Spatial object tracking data
= Beginning of Section =

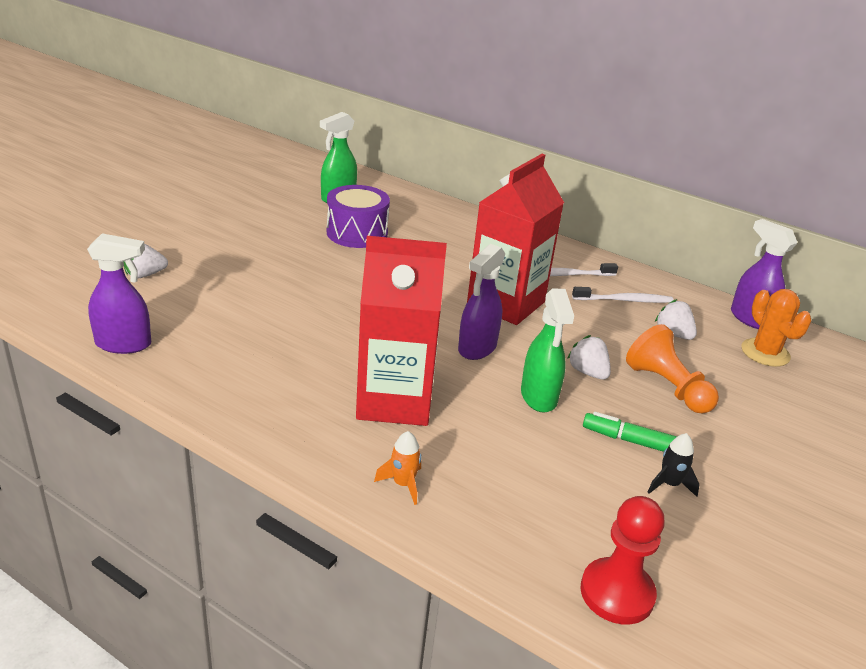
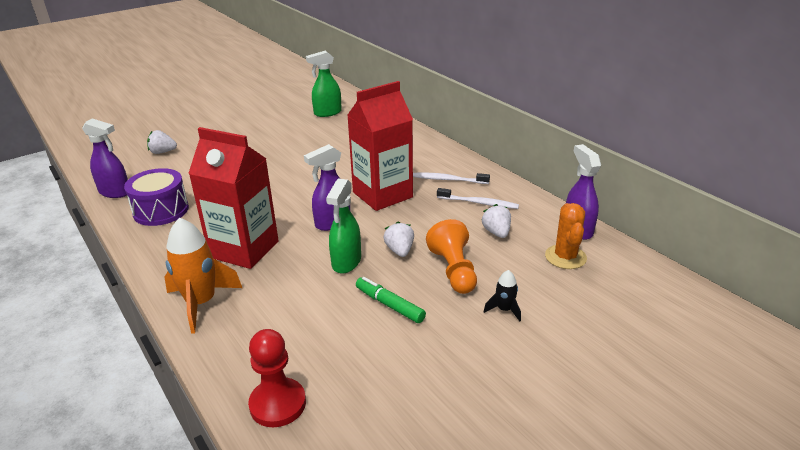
camera: 25 degrees right, 0 degrees up
(357, 233) = (319, 137): purple drum -> purple drum (161, 210)
(403, 484) = (201, 303): orange rocket -> orange rocket, size x2.07
(669, 484) = (388, 339): black rocket -> black rocket (504, 310)

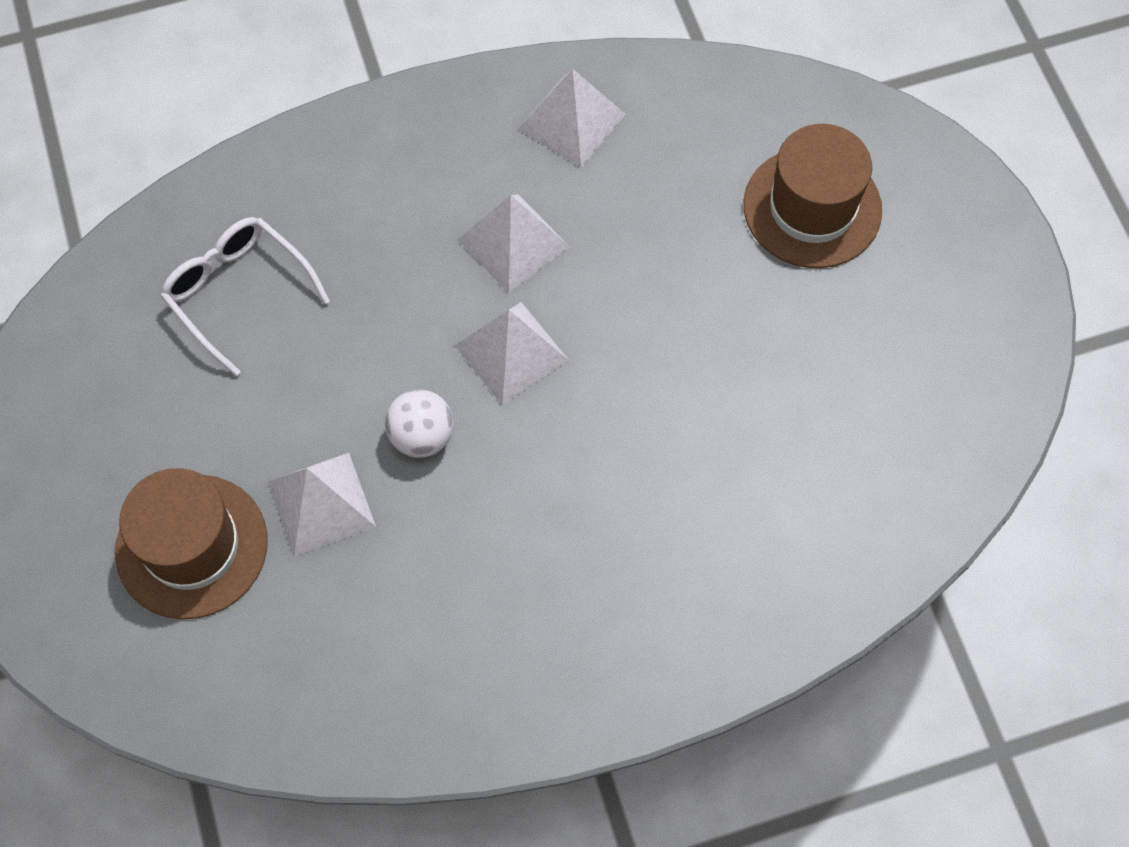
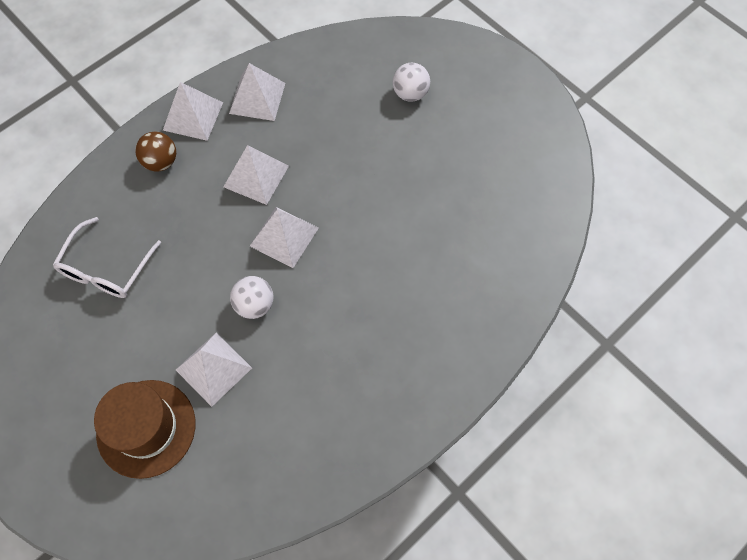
camera: 25 degrees left, 0 degrees up
(238, 293) = (106, 269): white glasses -> white glasses turned 90 degrees counterclockwise
(385, 164) = (161, 162): none -> brown ball
(463, 112) = (193, 116): none -> white pyramid
(812, 207) = (410, 93): brown hat -> white ball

= End of Section =

Your task
Return the entries above in full and unchanged, omitting every image.

Reply
camera: 25 degrees right, 0 degrees up
(357, 233) = (319, 137): purple drum -> purple drum (161, 210)
(403, 484) = (201, 303): orange rocket -> orange rocket, size x2.07
(669, 484) = (388, 339): black rocket -> black rocket (504, 310)

camera: 25 degrees left, 0 degrees up
(238, 293) = (106, 269): white glasses -> white glasses turned 90 degrees counterclockwise
(385, 164) = (161, 162): none -> brown ball
(463, 112) = (193, 116): none -> white pyramid
(812, 207) = (410, 93): brown hat -> white ball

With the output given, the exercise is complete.